- The records:
==============================
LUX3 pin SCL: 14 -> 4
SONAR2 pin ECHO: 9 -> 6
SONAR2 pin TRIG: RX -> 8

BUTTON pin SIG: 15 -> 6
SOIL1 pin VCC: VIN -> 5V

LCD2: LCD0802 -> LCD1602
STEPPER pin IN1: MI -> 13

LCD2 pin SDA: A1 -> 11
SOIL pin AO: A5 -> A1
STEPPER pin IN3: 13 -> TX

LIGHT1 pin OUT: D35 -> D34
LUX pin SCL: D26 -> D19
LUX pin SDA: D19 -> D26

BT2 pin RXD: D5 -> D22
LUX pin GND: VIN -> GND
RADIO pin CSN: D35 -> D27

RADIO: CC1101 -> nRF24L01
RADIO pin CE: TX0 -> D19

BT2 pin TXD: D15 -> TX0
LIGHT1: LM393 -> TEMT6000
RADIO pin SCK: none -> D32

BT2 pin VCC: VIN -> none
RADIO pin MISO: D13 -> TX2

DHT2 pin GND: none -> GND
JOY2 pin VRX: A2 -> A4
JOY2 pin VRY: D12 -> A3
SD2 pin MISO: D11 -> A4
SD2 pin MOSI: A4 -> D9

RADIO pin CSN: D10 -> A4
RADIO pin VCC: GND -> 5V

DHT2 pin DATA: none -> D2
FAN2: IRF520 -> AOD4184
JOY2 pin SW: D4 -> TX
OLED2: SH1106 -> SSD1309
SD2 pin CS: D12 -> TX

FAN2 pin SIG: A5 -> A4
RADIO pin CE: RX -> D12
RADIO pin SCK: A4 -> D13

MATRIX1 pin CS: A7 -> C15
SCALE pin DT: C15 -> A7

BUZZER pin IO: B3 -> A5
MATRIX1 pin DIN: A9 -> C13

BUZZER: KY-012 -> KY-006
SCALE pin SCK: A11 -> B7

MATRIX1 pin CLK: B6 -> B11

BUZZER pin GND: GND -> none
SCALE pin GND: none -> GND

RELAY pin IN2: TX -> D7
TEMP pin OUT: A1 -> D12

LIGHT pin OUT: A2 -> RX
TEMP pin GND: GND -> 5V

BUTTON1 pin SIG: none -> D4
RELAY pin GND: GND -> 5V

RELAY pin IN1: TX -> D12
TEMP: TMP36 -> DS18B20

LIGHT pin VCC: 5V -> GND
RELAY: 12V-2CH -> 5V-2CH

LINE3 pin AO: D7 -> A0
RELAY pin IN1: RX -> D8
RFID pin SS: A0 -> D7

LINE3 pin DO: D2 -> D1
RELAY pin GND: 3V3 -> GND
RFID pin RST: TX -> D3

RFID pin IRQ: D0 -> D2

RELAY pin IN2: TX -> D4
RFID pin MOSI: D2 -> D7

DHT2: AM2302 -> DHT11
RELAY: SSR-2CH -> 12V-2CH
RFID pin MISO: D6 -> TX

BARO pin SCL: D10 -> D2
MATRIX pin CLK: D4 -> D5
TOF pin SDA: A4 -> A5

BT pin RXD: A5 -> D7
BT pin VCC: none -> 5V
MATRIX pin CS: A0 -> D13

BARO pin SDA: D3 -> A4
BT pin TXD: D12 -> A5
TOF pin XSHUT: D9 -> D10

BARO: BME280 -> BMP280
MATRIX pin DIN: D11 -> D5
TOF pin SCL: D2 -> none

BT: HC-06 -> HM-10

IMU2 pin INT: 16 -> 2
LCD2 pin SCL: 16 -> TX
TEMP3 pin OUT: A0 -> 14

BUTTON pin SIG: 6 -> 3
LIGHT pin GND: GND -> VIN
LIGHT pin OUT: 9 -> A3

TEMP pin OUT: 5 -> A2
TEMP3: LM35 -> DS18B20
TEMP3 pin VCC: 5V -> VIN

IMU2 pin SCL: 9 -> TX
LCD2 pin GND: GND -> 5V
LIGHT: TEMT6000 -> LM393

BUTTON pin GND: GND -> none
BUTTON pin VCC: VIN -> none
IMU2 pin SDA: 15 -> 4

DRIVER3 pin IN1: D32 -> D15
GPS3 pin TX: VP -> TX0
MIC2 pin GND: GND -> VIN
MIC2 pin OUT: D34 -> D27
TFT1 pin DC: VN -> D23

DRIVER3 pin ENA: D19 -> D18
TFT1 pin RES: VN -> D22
==============================
Every line from the start of the material above through the line that contains "SD2 pin CS: D12 -> TX" must be written out exactly, with both ends included.

LUX3 pin SCL: 14 -> 4
SONAR2 pin ECHO: 9 -> 6
SONAR2 pin TRIG: RX -> 8

BUTTON pin SIG: 15 -> 6
SOIL1 pin VCC: VIN -> 5V

LCD2: LCD0802 -> LCD1602
STEPPER pin IN1: MI -> 13

LCD2 pin SDA: A1 -> 11
SOIL pin AO: A5 -> A1
STEPPER pin IN3: 13 -> TX

LIGHT1 pin OUT: D35 -> D34
LUX pin SCL: D26 -> D19
LUX pin SDA: D19 -> D26

BT2 pin RXD: D5 -> D22
LUX pin GND: VIN -> GND
RADIO pin CSN: D35 -> D27

RADIO: CC1101 -> nRF24L01
RADIO pin CE: TX0 -> D19

BT2 pin TXD: D15 -> TX0
LIGHT1: LM393 -> TEMT6000
RADIO pin SCK: none -> D32

BT2 pin VCC: VIN -> none
RADIO pin MISO: D13 -> TX2

DHT2 pin GND: none -> GND
JOY2 pin VRX: A2 -> A4
JOY2 pin VRY: D12 -> A3
SD2 pin MISO: D11 -> A4
SD2 pin MOSI: A4 -> D9

RADIO pin CSN: D10 -> A4
RADIO pin VCC: GND -> 5V

DHT2 pin DATA: none -> D2
FAN2: IRF520 -> AOD4184
JOY2 pin SW: D4 -> TX
OLED2: SH1106 -> SSD1309
SD2 pin CS: D12 -> TX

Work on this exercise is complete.